§ What is being asked:
Keeping every character as it is, transcribe the entries below.

# # # # # # #

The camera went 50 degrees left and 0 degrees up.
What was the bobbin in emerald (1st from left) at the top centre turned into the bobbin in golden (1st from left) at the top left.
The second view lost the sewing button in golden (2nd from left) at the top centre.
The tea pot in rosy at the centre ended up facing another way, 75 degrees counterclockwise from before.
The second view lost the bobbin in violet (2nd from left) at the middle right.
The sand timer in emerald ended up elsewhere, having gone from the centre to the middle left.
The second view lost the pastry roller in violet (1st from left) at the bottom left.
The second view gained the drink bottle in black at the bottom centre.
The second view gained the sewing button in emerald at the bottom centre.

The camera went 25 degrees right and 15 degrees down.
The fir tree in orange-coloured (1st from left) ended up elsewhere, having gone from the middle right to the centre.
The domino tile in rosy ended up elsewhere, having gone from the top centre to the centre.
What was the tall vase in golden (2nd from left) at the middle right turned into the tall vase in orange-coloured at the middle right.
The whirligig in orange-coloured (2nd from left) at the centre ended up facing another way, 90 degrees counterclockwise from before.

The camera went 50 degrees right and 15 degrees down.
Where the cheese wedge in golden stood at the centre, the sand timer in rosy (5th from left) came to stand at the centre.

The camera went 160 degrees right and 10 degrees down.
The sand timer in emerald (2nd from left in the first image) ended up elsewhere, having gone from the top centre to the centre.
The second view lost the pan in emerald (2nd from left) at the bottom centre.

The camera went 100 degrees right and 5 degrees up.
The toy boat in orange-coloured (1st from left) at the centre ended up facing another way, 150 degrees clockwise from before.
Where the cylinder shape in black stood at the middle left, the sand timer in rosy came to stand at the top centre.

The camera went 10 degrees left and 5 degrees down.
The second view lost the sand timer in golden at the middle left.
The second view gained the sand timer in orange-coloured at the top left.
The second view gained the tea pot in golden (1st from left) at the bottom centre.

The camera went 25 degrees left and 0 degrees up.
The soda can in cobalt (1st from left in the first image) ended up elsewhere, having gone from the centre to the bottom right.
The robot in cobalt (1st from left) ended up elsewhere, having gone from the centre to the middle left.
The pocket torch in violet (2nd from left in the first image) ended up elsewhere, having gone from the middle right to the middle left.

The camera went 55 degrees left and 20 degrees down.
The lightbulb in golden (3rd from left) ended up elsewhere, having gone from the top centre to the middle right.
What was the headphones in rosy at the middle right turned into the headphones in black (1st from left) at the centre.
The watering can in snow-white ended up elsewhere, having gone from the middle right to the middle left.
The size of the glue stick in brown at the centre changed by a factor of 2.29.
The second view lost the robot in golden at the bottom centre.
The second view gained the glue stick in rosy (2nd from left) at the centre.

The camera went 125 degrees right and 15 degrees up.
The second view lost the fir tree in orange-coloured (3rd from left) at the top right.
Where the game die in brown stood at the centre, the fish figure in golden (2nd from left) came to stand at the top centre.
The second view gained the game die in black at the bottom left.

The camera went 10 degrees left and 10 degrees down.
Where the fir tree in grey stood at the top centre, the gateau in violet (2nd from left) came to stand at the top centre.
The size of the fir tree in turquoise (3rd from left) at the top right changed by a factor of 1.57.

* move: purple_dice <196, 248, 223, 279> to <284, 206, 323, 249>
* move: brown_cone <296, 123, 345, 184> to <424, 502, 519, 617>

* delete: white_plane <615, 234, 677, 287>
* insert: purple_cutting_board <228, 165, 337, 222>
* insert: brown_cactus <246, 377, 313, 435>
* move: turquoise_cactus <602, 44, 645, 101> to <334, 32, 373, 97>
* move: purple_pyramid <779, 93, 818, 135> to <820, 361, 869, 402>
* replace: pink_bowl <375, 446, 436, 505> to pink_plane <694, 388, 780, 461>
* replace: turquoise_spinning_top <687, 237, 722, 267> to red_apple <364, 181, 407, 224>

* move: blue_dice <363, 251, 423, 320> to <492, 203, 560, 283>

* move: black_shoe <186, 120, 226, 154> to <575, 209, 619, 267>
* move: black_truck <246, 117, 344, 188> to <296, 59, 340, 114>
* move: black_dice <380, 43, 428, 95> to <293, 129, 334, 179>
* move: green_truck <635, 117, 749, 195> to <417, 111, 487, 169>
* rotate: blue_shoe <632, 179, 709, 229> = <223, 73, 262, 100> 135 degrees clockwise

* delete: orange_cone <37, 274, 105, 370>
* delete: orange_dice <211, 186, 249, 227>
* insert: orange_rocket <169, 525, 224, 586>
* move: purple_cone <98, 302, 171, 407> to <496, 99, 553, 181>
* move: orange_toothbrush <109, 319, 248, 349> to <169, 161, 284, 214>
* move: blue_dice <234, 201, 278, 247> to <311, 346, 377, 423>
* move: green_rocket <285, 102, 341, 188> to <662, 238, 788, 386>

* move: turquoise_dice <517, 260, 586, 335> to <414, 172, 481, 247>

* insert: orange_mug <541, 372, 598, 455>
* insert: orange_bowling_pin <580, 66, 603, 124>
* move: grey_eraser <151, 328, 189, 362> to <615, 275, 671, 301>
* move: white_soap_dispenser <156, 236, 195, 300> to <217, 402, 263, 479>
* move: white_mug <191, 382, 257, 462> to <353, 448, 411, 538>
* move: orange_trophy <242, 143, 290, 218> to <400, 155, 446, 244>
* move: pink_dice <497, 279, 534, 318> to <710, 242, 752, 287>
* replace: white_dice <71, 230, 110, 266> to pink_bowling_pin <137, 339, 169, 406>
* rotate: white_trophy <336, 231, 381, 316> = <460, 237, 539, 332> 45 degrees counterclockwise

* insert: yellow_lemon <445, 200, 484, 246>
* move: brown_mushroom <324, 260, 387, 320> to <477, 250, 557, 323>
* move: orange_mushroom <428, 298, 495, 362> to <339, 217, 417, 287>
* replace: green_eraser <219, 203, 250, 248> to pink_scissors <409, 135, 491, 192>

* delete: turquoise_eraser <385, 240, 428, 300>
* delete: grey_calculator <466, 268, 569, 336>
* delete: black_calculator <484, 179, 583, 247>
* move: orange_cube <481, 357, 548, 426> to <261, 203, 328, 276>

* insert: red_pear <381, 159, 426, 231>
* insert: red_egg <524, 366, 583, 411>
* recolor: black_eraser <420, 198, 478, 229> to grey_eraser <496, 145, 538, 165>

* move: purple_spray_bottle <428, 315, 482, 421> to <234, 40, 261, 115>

# # # # # # #

§ Task solution:
The camera went 50 degrees left and 0 degrees up.
What was the bobbin in emerald (1st from left) at the top centre turned into the bobbin in golden (1st from left) at the top left.
The second view lost the sewing button in golden (2nd from left) at the top centre.
The tea pot in rosy at the centre ended up facing another way, 75 degrees counterclockwise from before.
The second view lost the bobbin in violet (2nd from left) at the middle right.
The sand timer in emerald ended up elsewhere, having gone from the centre to the middle left.
The second view lost the pastry roller in violet (1st from left) at the bottom left.
The second view gained the drink bottle in black at the bottom centre.
The second view gained the sewing button in emerald at the bottom centre.

The camera went 25 degrees right and 15 degrees down.
The fir tree in orange-coloured (1st from left) ended up elsewhere, having gone from the middle right to the centre.
The domino tile in rosy ended up elsewhere, having gone from the top centre to the centre.
What was the tall vase in golden (2nd from left) at the middle right turned into the tall vase in orange-coloured at the middle right.
The whirligig in orange-coloured (2nd from left) at the centre ended up facing another way, 90 degrees counterclockwise from before.

The camera went 50 degrees right and 15 degrees down.
Where the cheese wedge in golden stood at the centre, the sand timer in rosy (5th from left) came to stand at the centre.

The camera went 160 degrees right and 10 degrees down.
The sand timer in emerald (2nd from left in the first image) ended up elsewhere, having gone from the top centre to the centre.
The second view lost the pan in emerald (2nd from left) at the bottom centre.

The camera went 100 degrees right and 5 degrees up.
The toy boat in orange-coloured (1st from left) at the centre ended up facing another way, 150 degrees clockwise from before.
Where the cylinder shape in black stood at the middle left, the sand timer in rosy came to stand at the top centre.

The camera went 10 degrees left and 5 degrees down.
The second view lost the sand timer in golden at the middle left.
The second view gained the sand timer in orange-coloured at the top left.
The second view gained the tea pot in golden (1st from left) at the bottom centre.

The camera went 25 degrees left and 0 degrees up.
The soda can in cobalt (1st from left in the first image) ended up elsewhere, having gone from the centre to the bottom right.
The robot in cobalt (1st from left) ended up elsewhere, having gone from the centre to the middle left.
The pocket torch in violet (2nd from left in the first image) ended up elsewhere, having gone from the middle right to the middle left.

The camera went 55 degrees left and 20 degrees down.
The lightbulb in golden (3rd from left) ended up elsewhere, having gone from the top centre to the middle right.
What was the headphones in rosy at the middle right turned into the headphones in black (1st from left) at the centre.
The watering can in snow-white ended up elsewhere, having gone from the middle right to the middle left.
The size of the glue stick in brown at the centre changed by a factor of 2.29.
The second view lost the robot in golden at the bottom centre.
The second view gained the glue stick in rosy (2nd from left) at the centre.

The camera went 125 degrees right and 15 degrees up.
The second view lost the fir tree in orange-coloured (3rd from left) at the top right.
Where the game die in brown stood at the centre, the fish figure in golden (2nd from left) came to stand at the top centre.
The second view gained the game die in black at the bottom left.

The camera went 10 degrees left and 10 degrees down.
Where the fir tree in grey stood at the top centre, the gateau in violet (2nd from left) came to stand at the top centre.
The size of the fir tree in turquoise (3rd from left) at the top right changed by a factor of 1.57.

* move: purple_dice <196, 248, 223, 279> to <284, 206, 323, 249>
* move: brown_cone <296, 123, 345, 184> to <424, 502, 519, 617>

* delete: white_plane <615, 234, 677, 287>
* insert: purple_cutting_board <228, 165, 337, 222>
* insert: brown_cactus <246, 377, 313, 435>
* move: turquoise_cactus <602, 44, 645, 101> to <334, 32, 373, 97>
* move: purple_pyramid <779, 93, 818, 135> to <820, 361, 869, 402>
* replace: pink_bowl <375, 446, 436, 505> to pink_plane <694, 388, 780, 461>
* replace: turquoise_spinning_top <687, 237, 722, 267> to red_apple <364, 181, 407, 224>

* move: blue_dice <363, 251, 423, 320> to <492, 203, 560, 283>

* move: black_shoe <186, 120, 226, 154> to <575, 209, 619, 267>
* move: black_truck <246, 117, 344, 188> to <296, 59, 340, 114>
* move: black_dice <380, 43, 428, 95> to <293, 129, 334, 179>
* move: green_truck <635, 117, 749, 195> to <417, 111, 487, 169>
* rotate: blue_shoe <632, 179, 709, 229> = <223, 73, 262, 100> 135 degrees clockwise

* delete: orange_cone <37, 274, 105, 370>
* delete: orange_dice <211, 186, 249, 227>
* insert: orange_rocket <169, 525, 224, 586>
* move: purple_cone <98, 302, 171, 407> to <496, 99, 553, 181>
* move: orange_toothbrush <109, 319, 248, 349> to <169, 161, 284, 214>
* move: blue_dice <234, 201, 278, 247> to <311, 346, 377, 423>
* move: green_rocket <285, 102, 341, 188> to <662, 238, 788, 386>

* move: turquoise_dice <517, 260, 586, 335> to <414, 172, 481, 247>

* insert: orange_mug <541, 372, 598, 455>
* insert: orange_bowling_pin <580, 66, 603, 124>
* move: grey_eraser <151, 328, 189, 362> to <615, 275, 671, 301>
* move: white_soap_dispenser <156, 236, 195, 300> to <217, 402, 263, 479>
* move: white_mug <191, 382, 257, 462> to <353, 448, 411, 538>
* move: orange_trophy <242, 143, 290, 218> to <400, 155, 446, 244>
* move: pink_dice <497, 279, 534, 318> to <710, 242, 752, 287>
* replace: white_dice <71, 230, 110, 266> to pink_bowling_pin <137, 339, 169, 406>
* rotate: white_trophy <336, 231, 381, 316> = <460, 237, 539, 332> 45 degrees counterclockwise

* insert: yellow_lemon <445, 200, 484, 246>
* move: brown_mushroom <324, 260, 387, 320> to <477, 250, 557, 323>
* move: orange_mushroom <428, 298, 495, 362> to <339, 217, 417, 287>
* replace: green_eraser <219, 203, 250, 248> to pink_scissors <409, 135, 491, 192>

* delete: turquoise_eraser <385, 240, 428, 300>
* delete: grey_calculator <466, 268, 569, 336>
* delete: black_calculator <484, 179, 583, 247>
* move: orange_cube <481, 357, 548, 426> to <261, 203, 328, 276>

* insert: red_pear <381, 159, 426, 231>
* insert: red_egg <524, 366, 583, 411>
* recolor: black_eraser <420, 198, 478, 229> to grey_eraser <496, 145, 538, 165>

* move: purple_spray_bottle <428, 315, 482, 421> to <234, 40, 261, 115>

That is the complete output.